(Data for this exercise Opens)
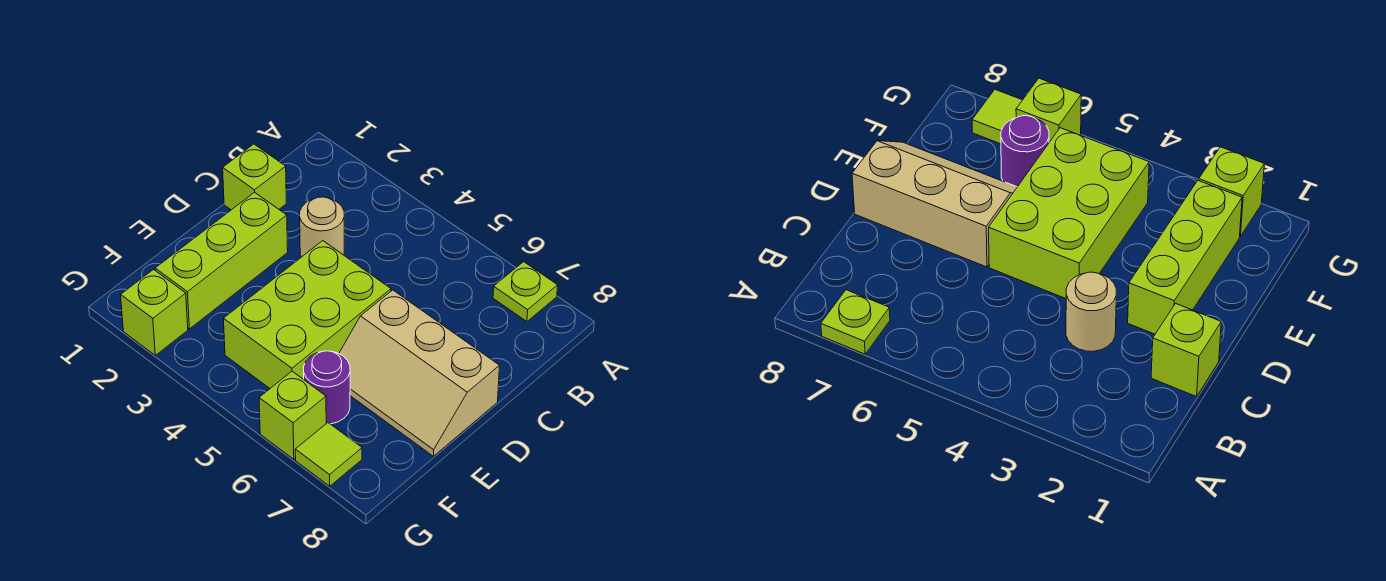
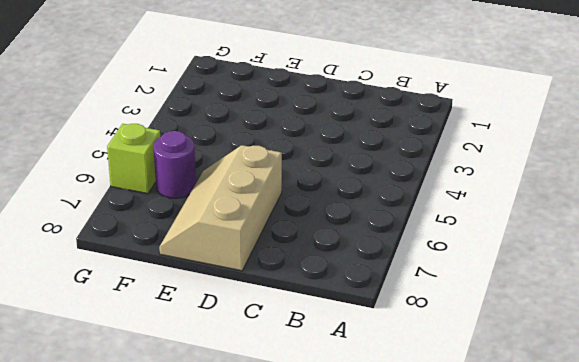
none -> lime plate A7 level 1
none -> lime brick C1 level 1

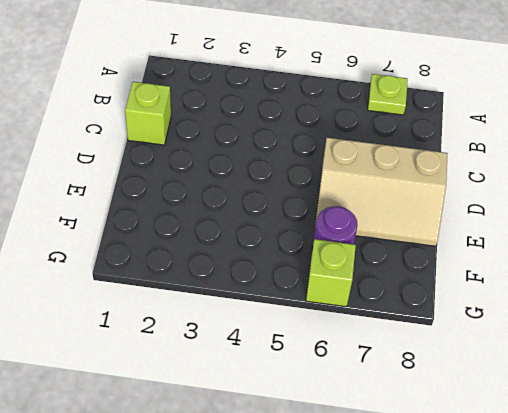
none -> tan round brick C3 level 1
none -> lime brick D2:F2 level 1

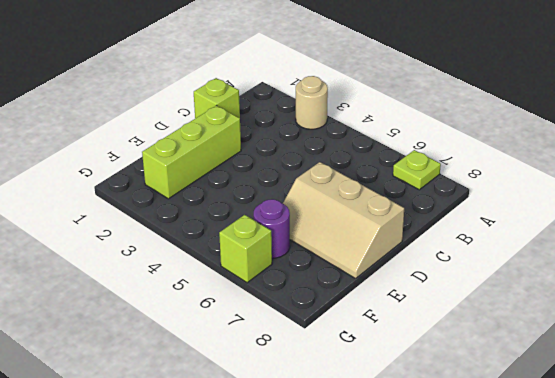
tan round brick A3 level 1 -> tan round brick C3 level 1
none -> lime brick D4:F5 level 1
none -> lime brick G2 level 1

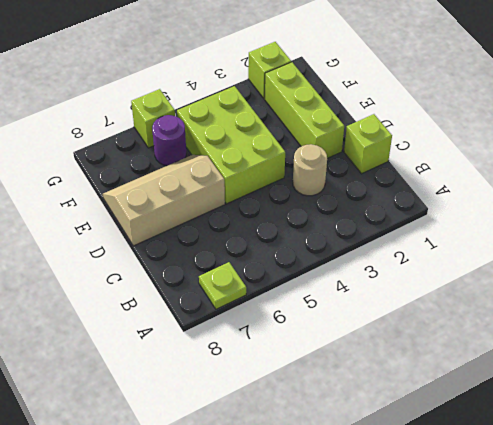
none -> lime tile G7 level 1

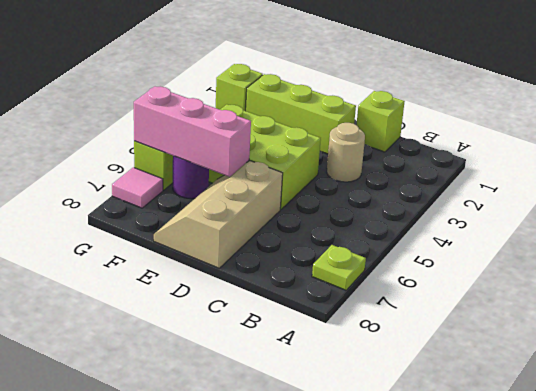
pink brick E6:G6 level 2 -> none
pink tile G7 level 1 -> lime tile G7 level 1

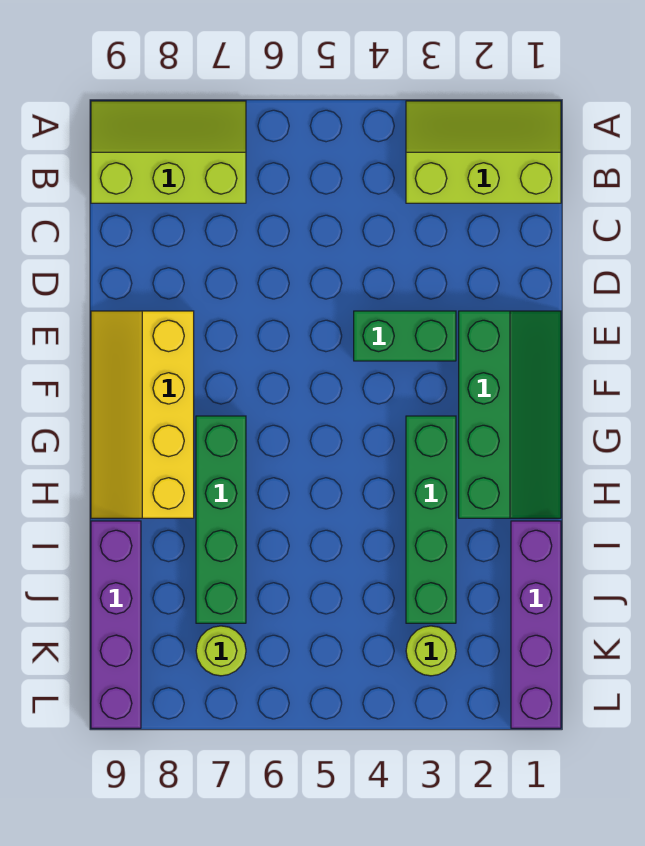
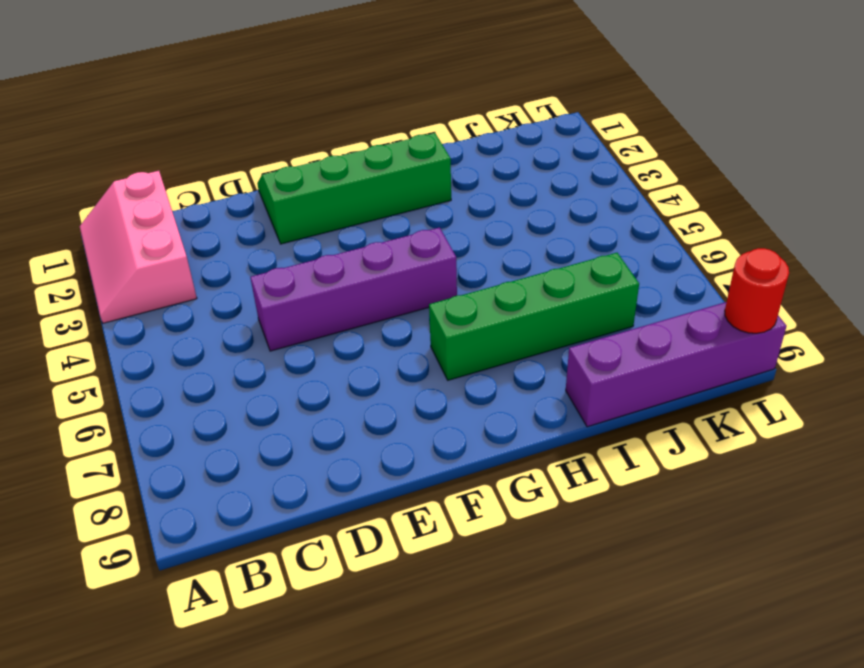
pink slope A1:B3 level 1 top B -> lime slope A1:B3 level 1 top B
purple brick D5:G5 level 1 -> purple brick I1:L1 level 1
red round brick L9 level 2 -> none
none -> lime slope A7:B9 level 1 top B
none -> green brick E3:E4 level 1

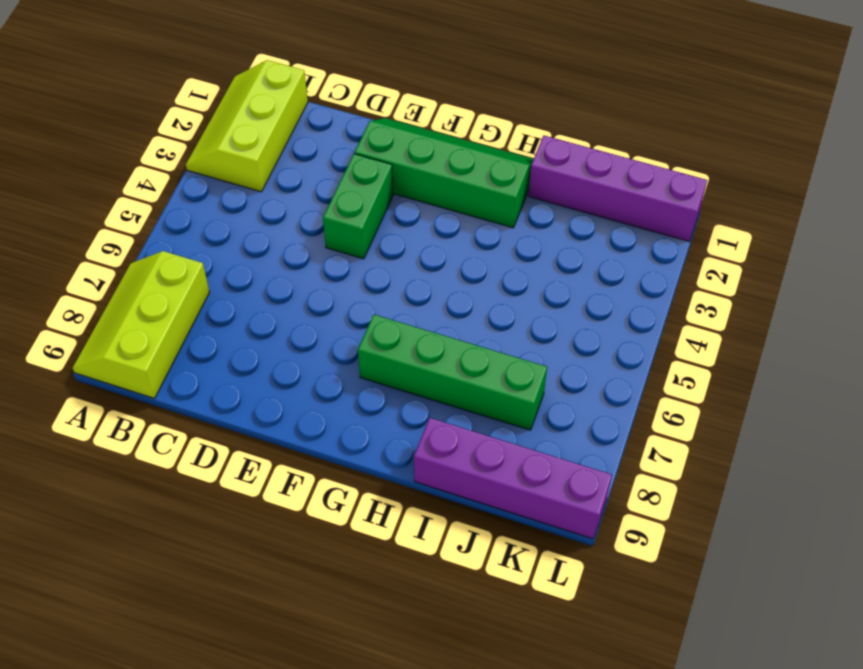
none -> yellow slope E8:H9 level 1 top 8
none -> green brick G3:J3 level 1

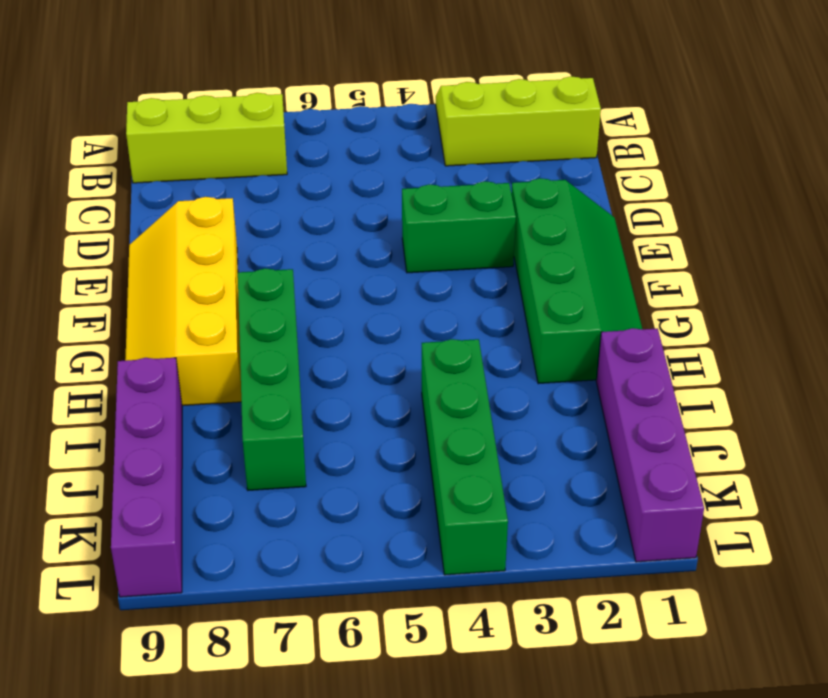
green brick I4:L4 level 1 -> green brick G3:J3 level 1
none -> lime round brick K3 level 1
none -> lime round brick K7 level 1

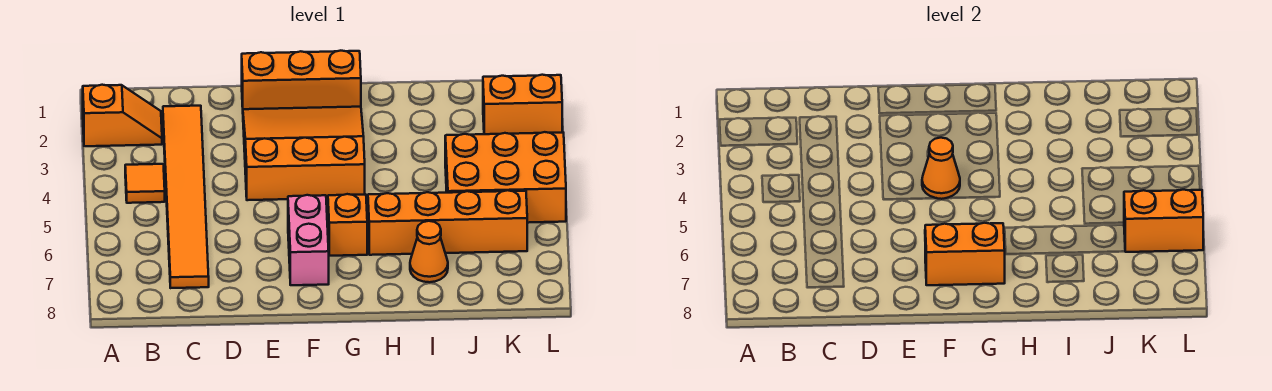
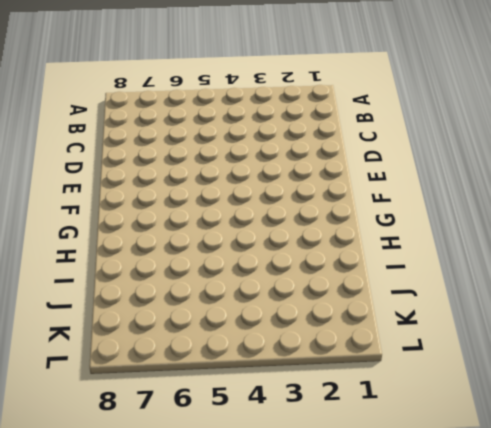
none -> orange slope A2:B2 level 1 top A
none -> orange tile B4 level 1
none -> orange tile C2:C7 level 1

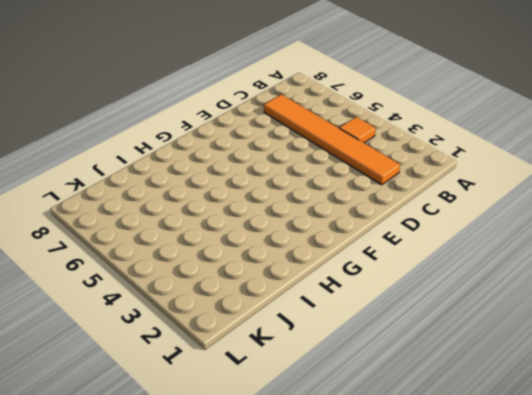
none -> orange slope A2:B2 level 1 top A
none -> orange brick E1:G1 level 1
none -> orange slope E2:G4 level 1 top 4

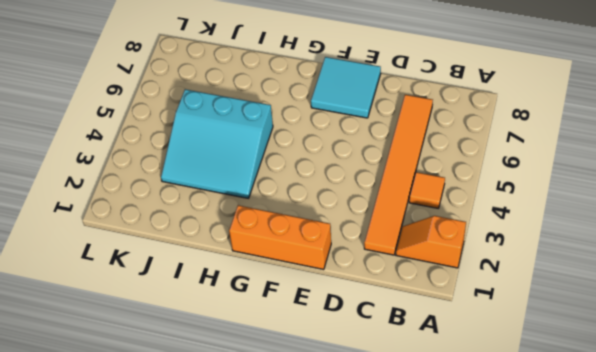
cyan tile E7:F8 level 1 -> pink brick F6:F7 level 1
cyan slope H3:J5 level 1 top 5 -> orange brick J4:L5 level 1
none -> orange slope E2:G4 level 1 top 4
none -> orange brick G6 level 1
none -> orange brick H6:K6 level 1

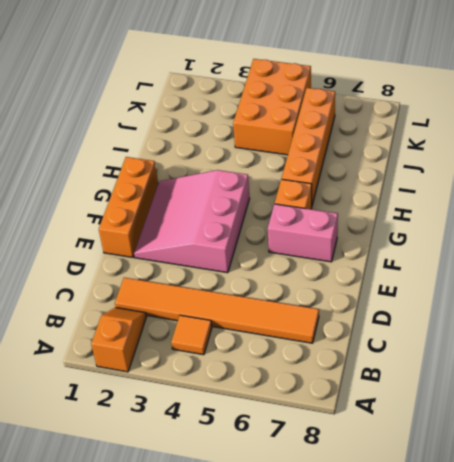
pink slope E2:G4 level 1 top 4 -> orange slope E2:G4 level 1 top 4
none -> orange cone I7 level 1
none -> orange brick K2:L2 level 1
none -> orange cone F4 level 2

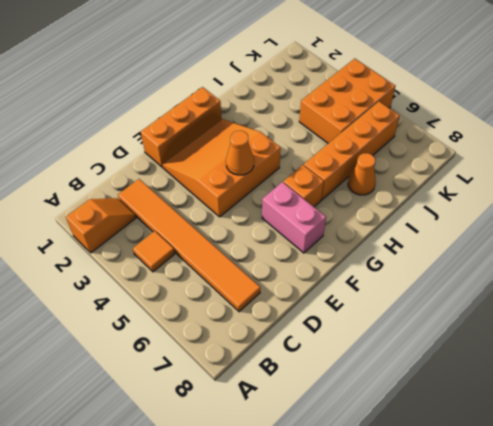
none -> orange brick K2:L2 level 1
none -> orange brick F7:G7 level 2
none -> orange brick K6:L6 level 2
(Data for this exercise Closes)
[What you have to do]
Among the entries, how many lines carry "lime"? Reply with a number and nothing else.

[The completed task]
11